(Itemized modification records)
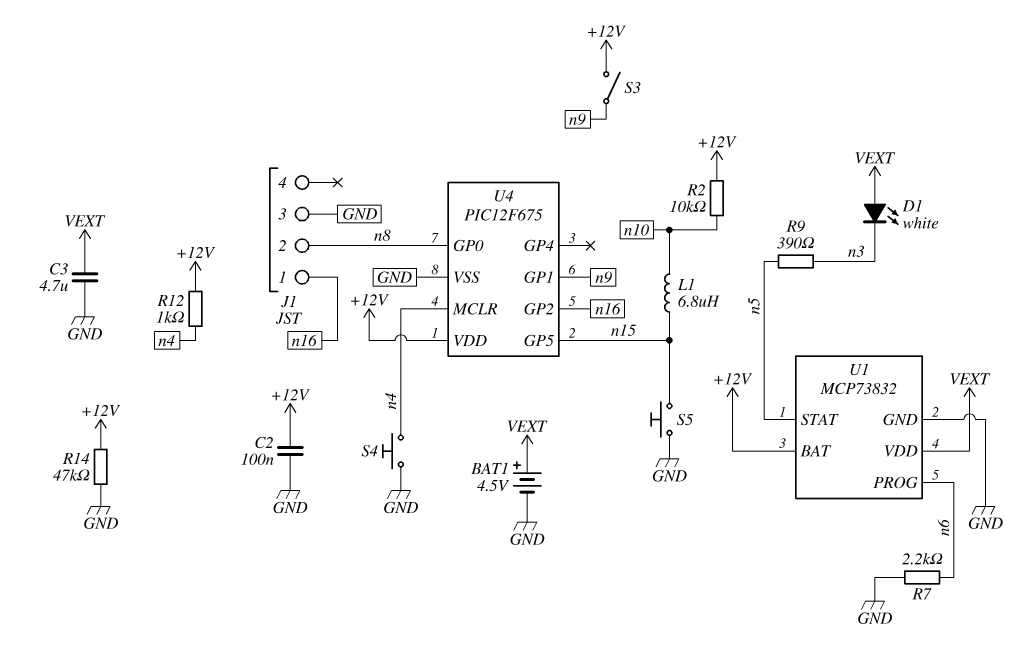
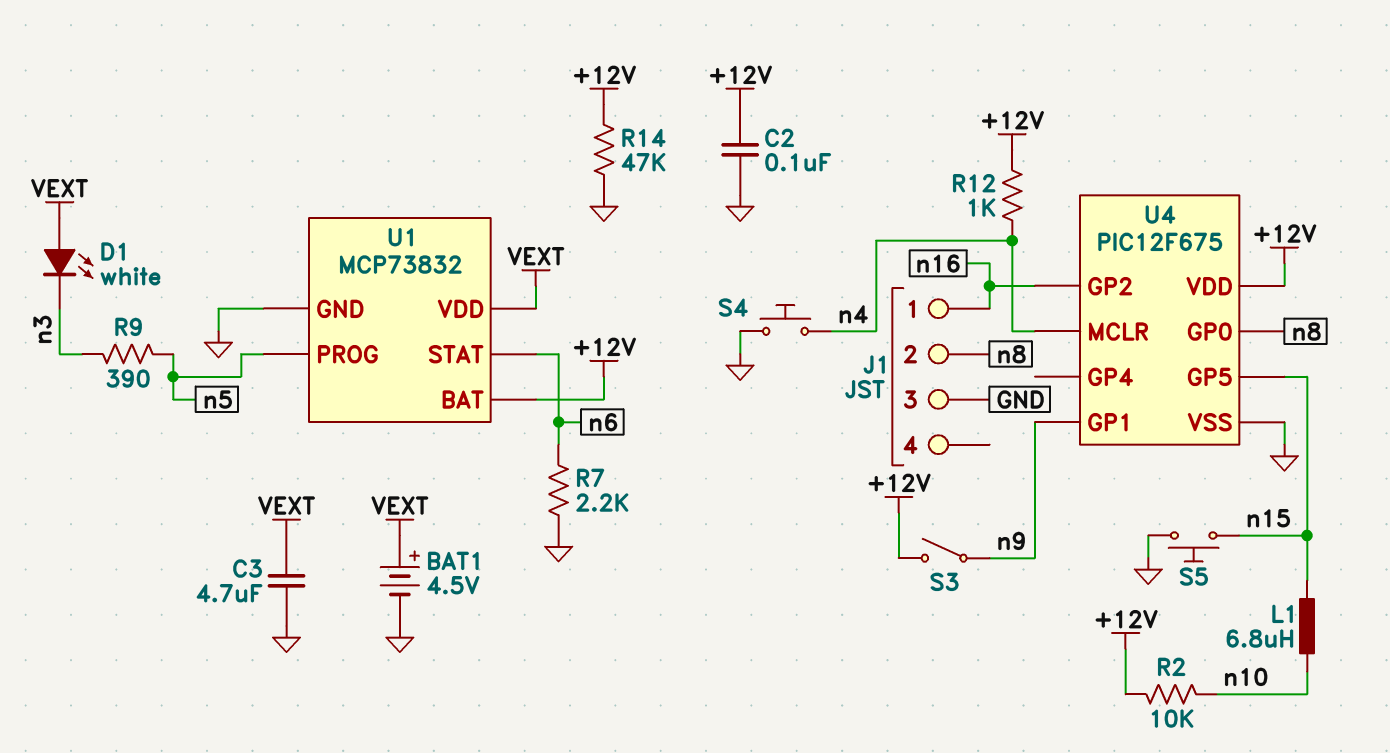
U1 pin PROG: n6 -> n5
U1 pin STAT: n5 -> n6

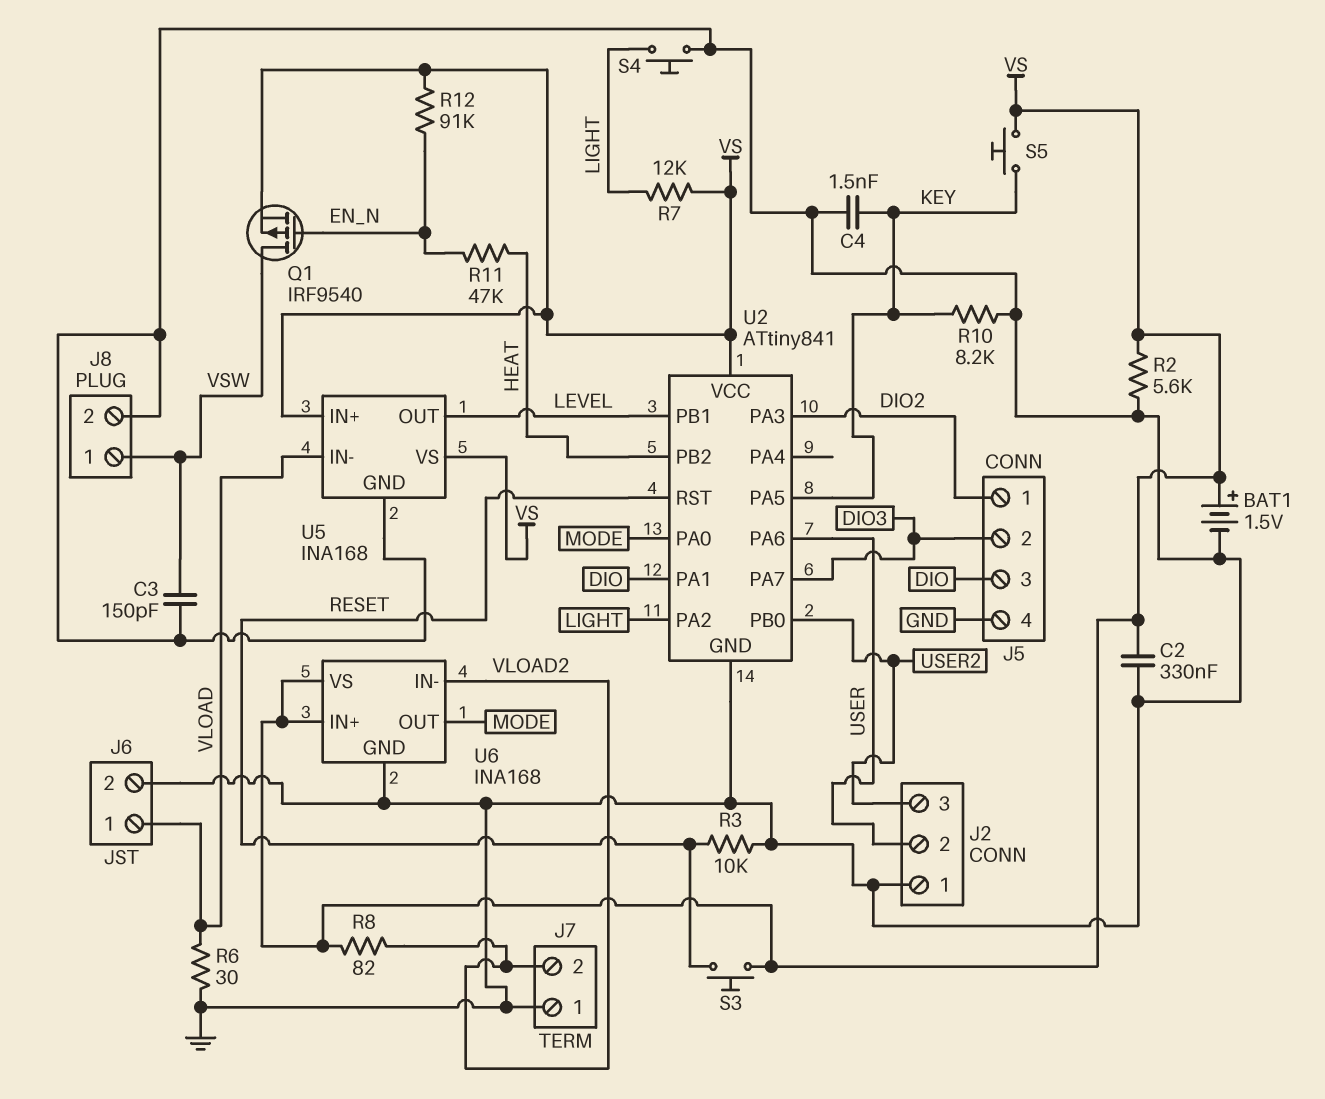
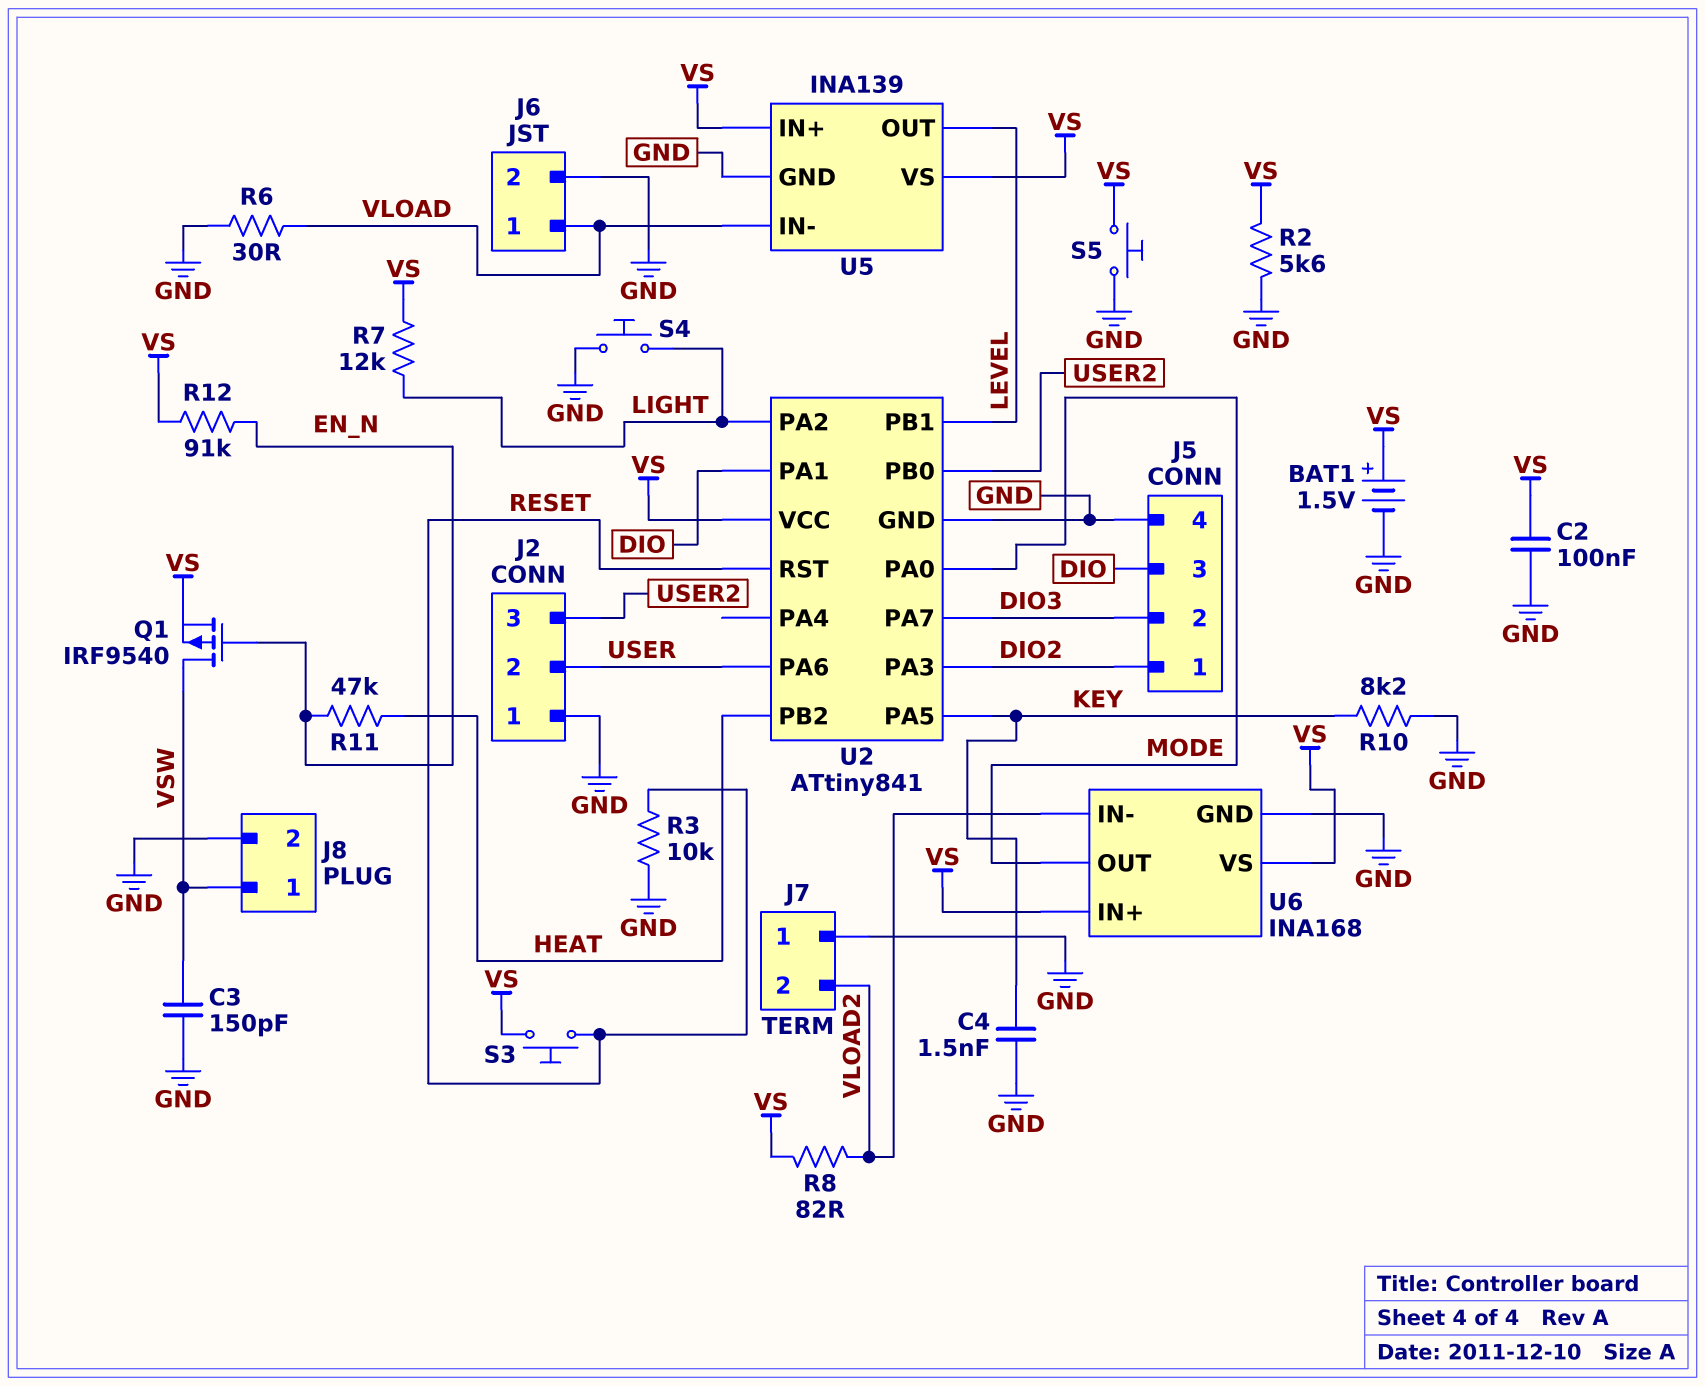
C2: 330nF (GND, VS) -> 100nF (GND, VS)
S5: button (KEY, VS) -> button (GND, VS)
U5: INA168 -> INA139

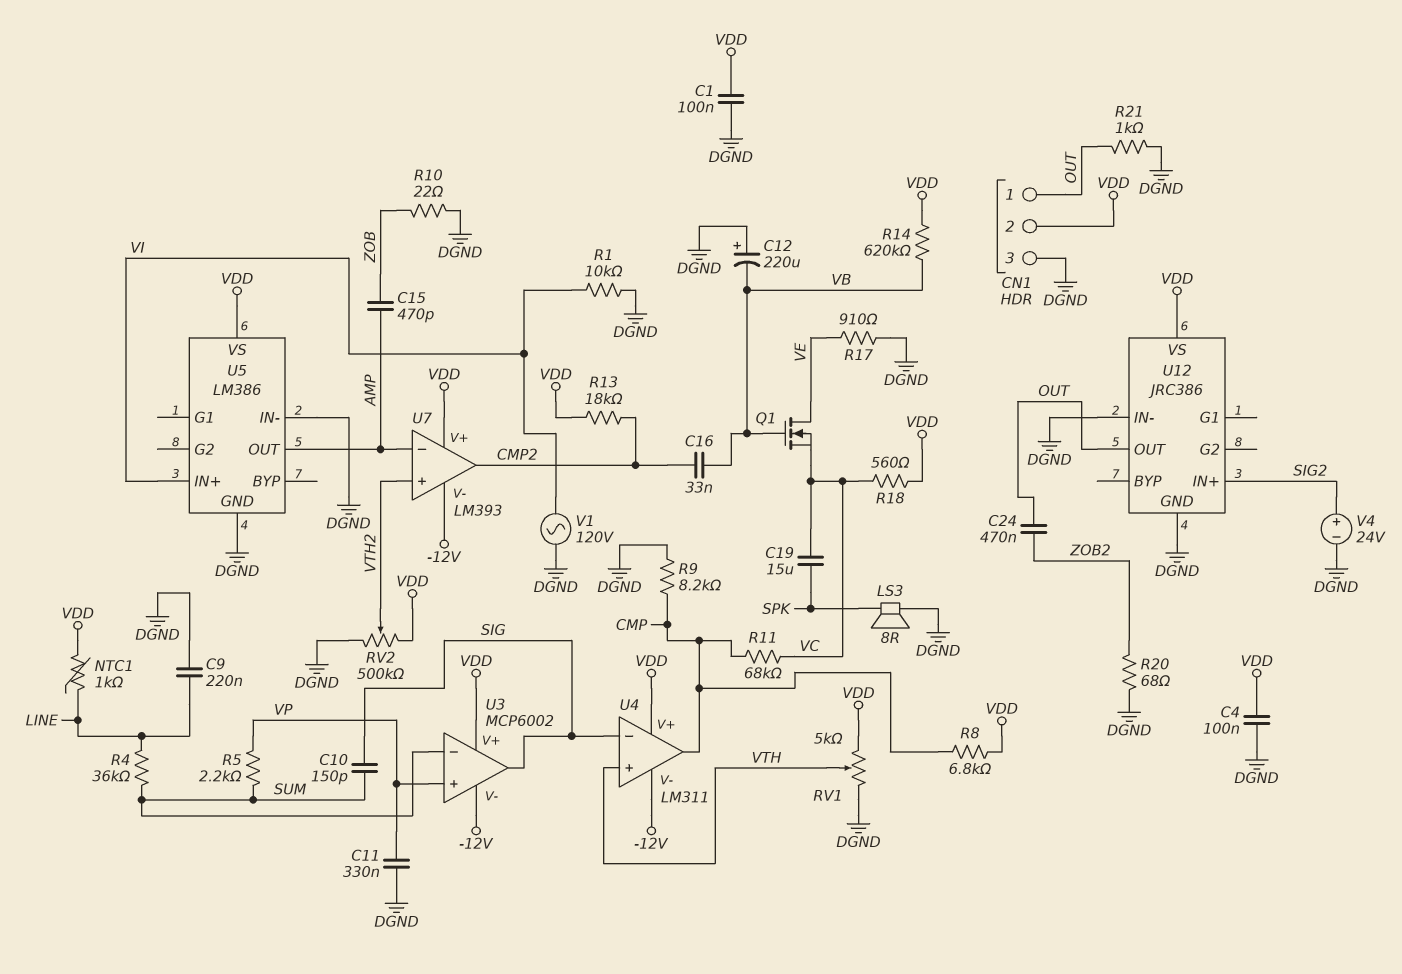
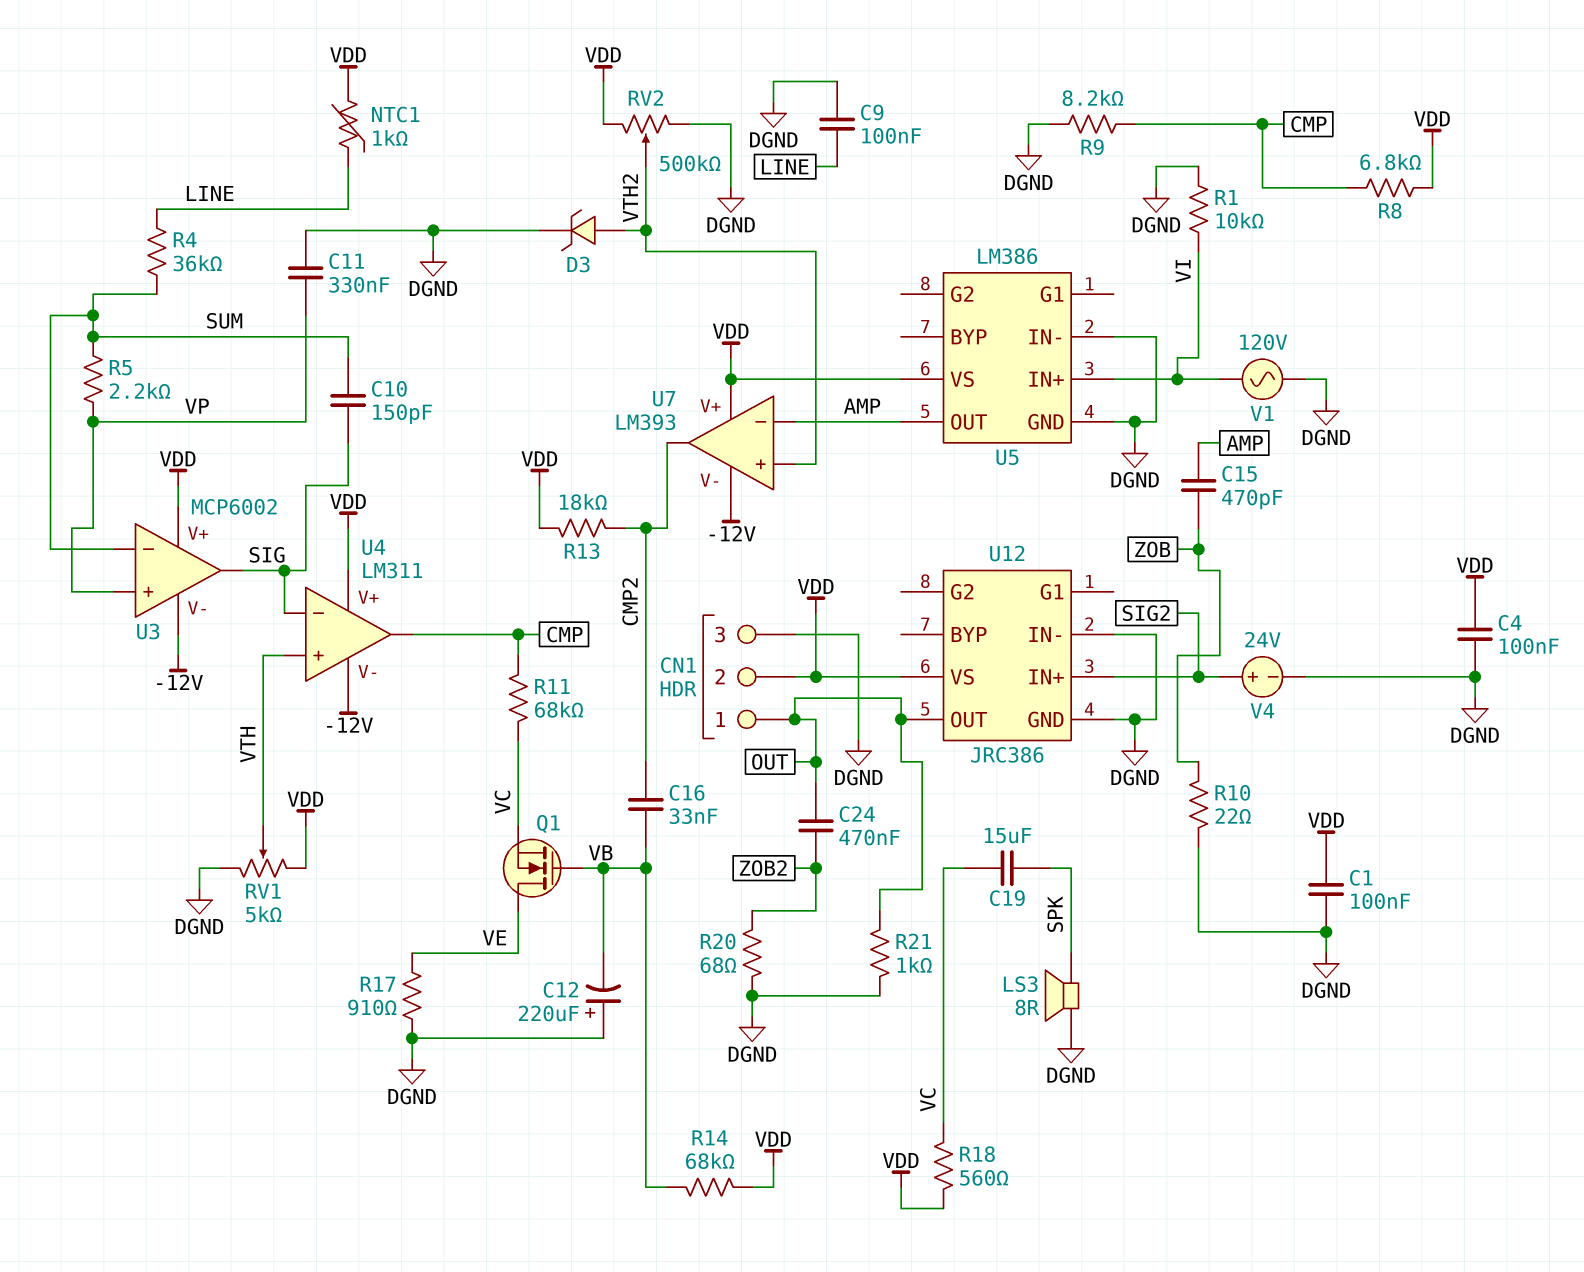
C9: 220nF (DGND, LINE) -> 100nF (DGND, LINE)
D3: none -> zener (A VTH2, K DGND)
R14: 620k (VB, VDD) -> 68k (VB, VDD)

WHAT TO WORK ON —
Leave every picture out. Retype the remaining data exactly.

YOUR SOLUTION —
U1 pin PROG: n6 -> n5
U1 pin STAT: n5 -> n6

C2: 330nF (GND, VS) -> 100nF (GND, VS)
S5: button (KEY, VS) -> button (GND, VS)
U5: INA168 -> INA139

C9: 220nF (DGND, LINE) -> 100nF (DGND, LINE)
D3: none -> zener (A VTH2, K DGND)
R14: 620k (VB, VDD) -> 68k (VB, VDD)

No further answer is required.